#### [RECORD SET]
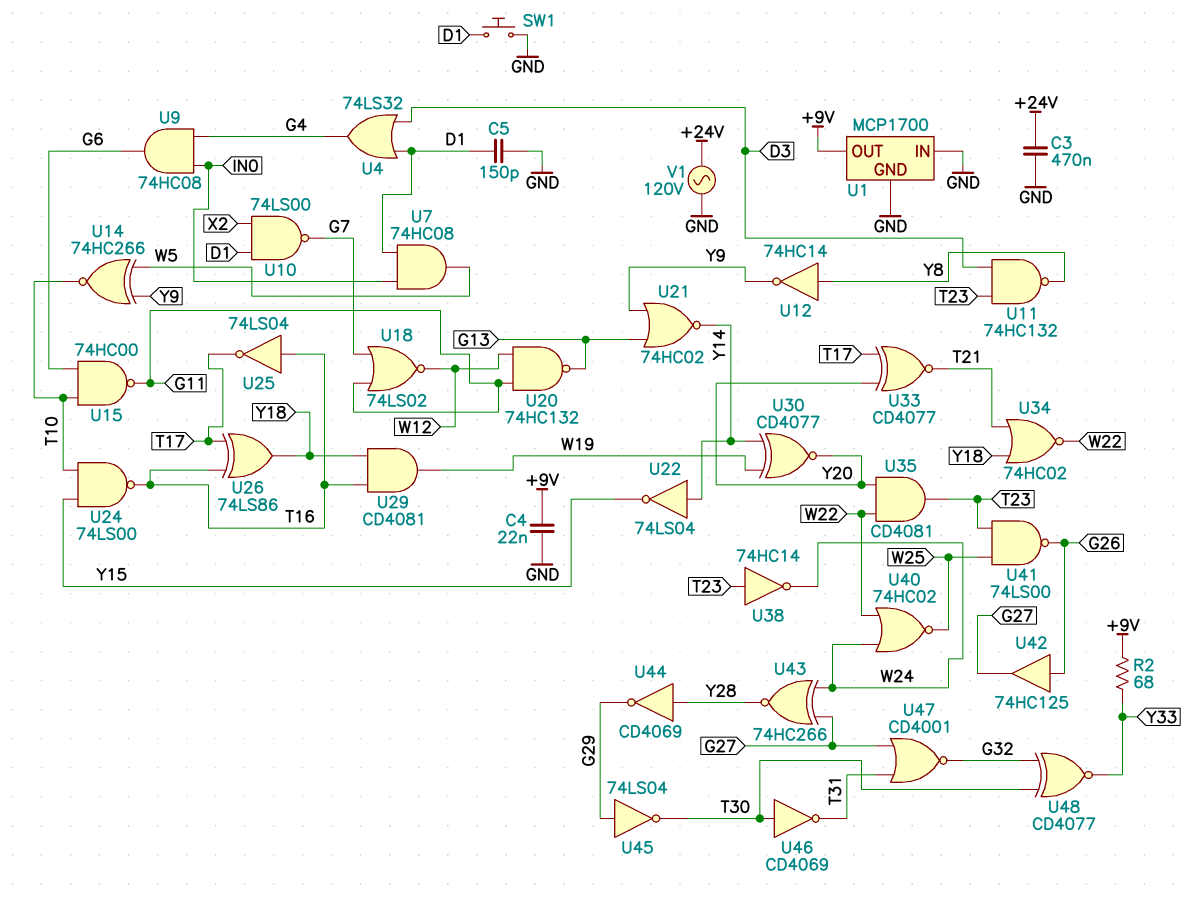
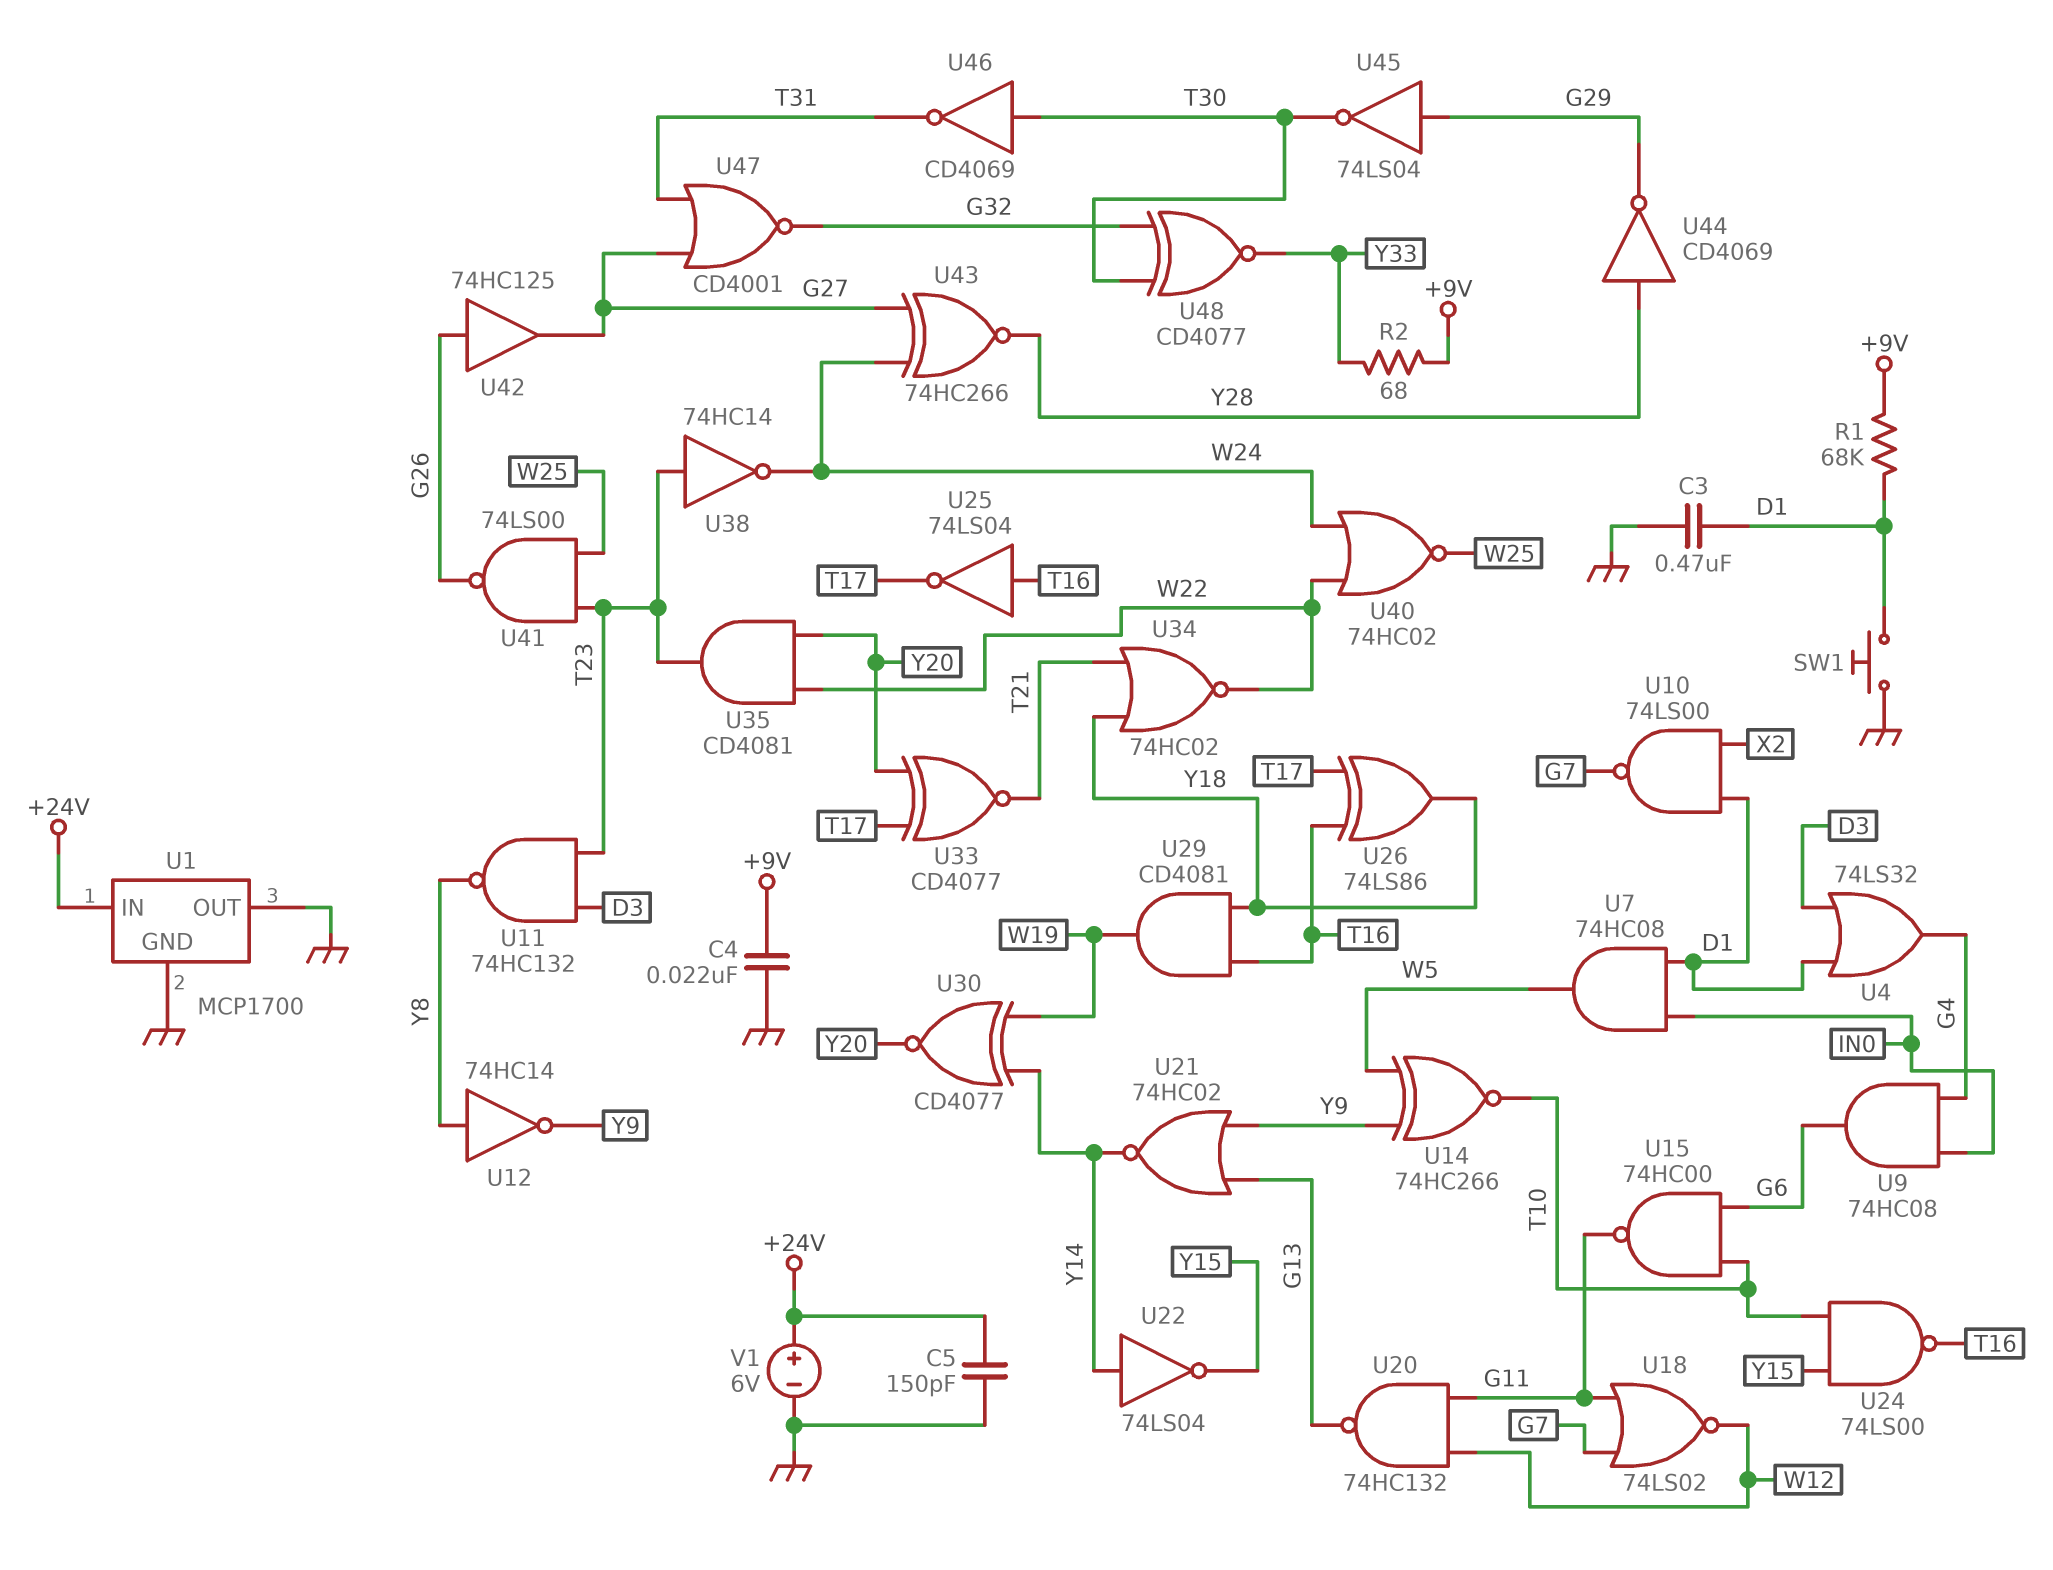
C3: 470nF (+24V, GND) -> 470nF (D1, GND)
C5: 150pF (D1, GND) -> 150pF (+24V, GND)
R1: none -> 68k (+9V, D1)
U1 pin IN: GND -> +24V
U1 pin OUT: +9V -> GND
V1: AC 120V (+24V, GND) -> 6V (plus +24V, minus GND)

#### [TASK DIRECTIONS]
Apart from its pictures, the material above should be repeated exactly.

#### [FINISHED EXERCISE]
C3: 470nF (+24V, GND) -> 470nF (D1, GND)
C5: 150pF (D1, GND) -> 150pF (+24V, GND)
R1: none -> 68k (+9V, D1)
U1 pin IN: GND -> +24V
U1 pin OUT: +9V -> GND
V1: AC 120V (+24V, GND) -> 6V (plus +24V, minus GND)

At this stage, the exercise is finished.